Problem description:
Give each line of the records again exactly and omit every picture.
*** Source information Section Begins ***
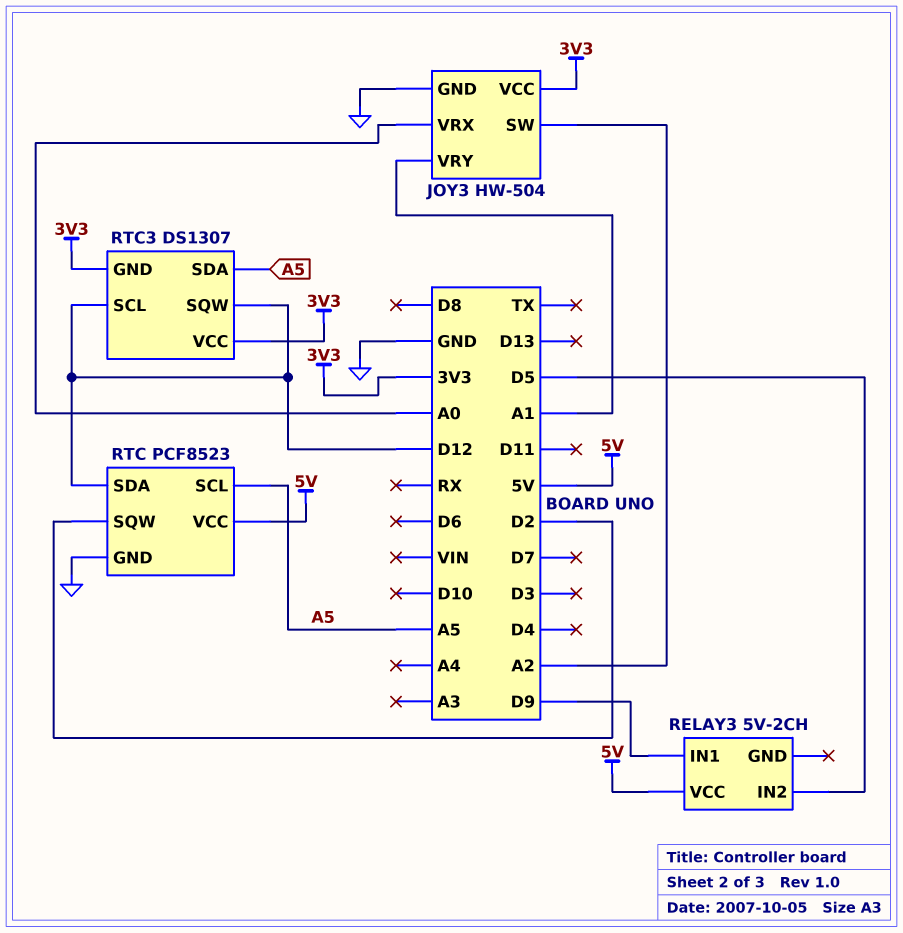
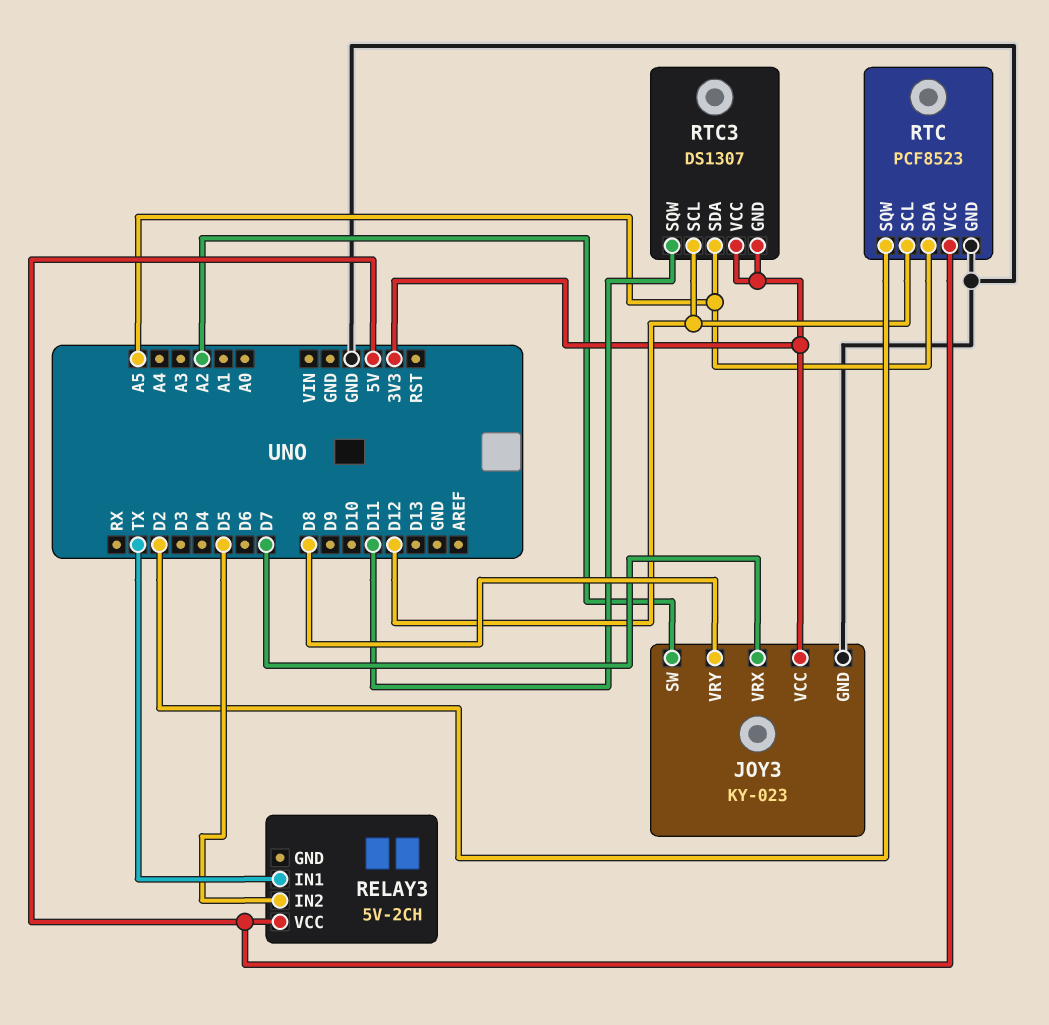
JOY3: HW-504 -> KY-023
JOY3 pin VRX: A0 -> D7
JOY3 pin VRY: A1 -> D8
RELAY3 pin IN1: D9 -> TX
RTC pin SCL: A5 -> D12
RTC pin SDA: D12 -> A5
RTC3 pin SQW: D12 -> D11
*** Source information Section Ends ***
Written solution:
JOY3: HW-504 -> KY-023
JOY3 pin VRX: A0 -> D7
JOY3 pin VRY: A1 -> D8
RELAY3 pin IN1: D9 -> TX
RTC pin SCL: A5 -> D12
RTC pin SDA: D12 -> A5
RTC3 pin SQW: D12 -> D11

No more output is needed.